§ WHAT NEEDS TO BE DONE
Read the lines below. Copy out any that hold the string "grey".

§ GIVEN DATA
- Opening Delimiter -
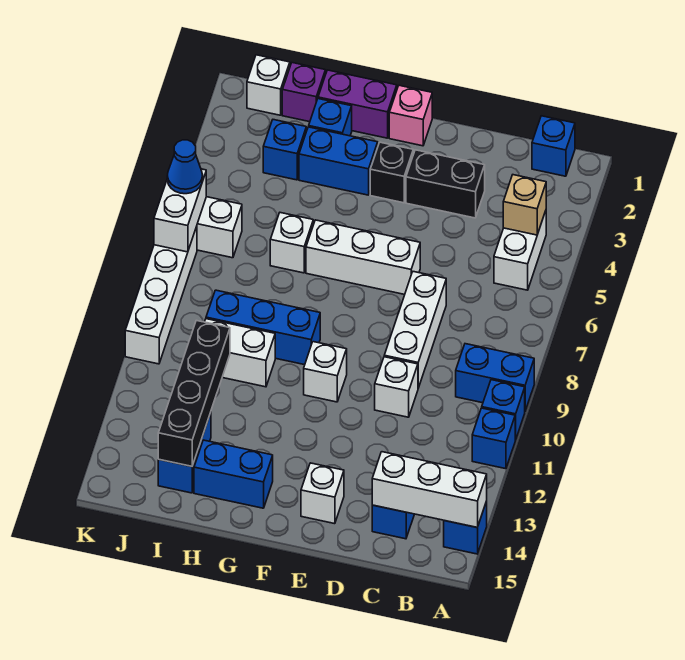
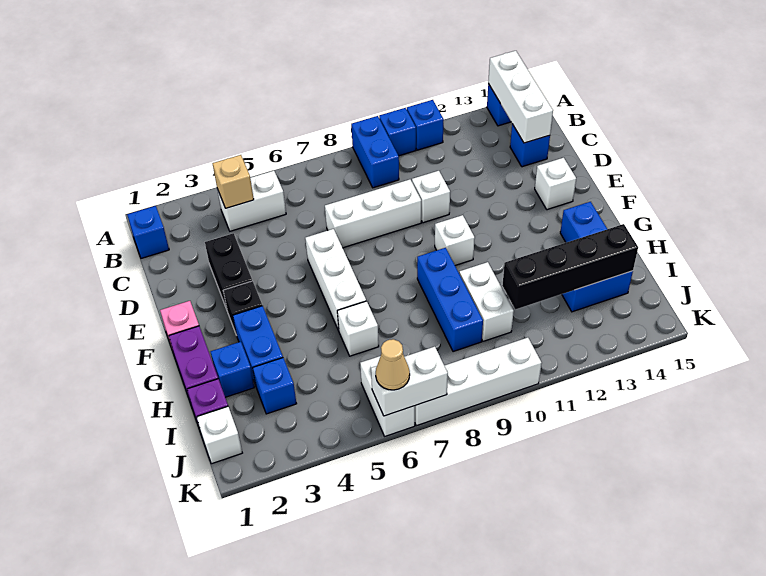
blue cone K6 level 3 -> tan cone K6 level 3

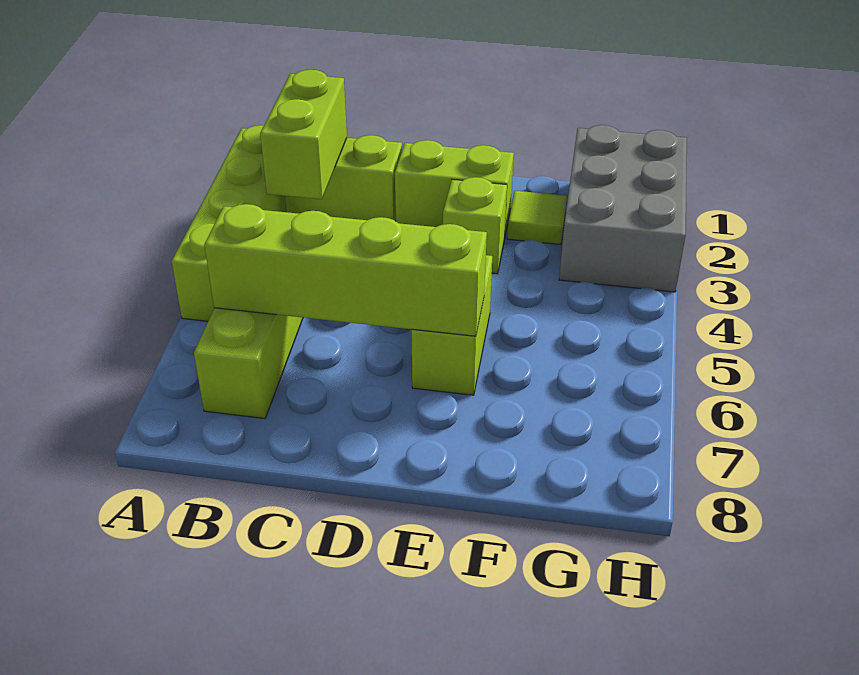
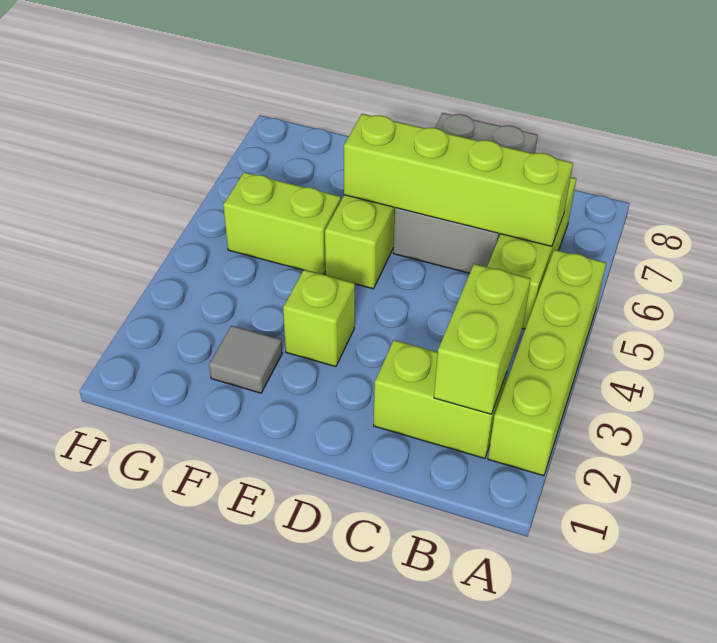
lime brick D2:E2 level 1 -> lime brick F5:G5 level 1
lime tile F2 level 1 -> grey tile F2 level 1
grey brick G1:H3 level 1 -> grey brick C6:D8 level 1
- Closing Delimiter -
§ REPLY
lime tile F2 level 1 -> grey tile F2 level 1
grey brick G1:H3 level 1 -> grey brick C6:D8 level 1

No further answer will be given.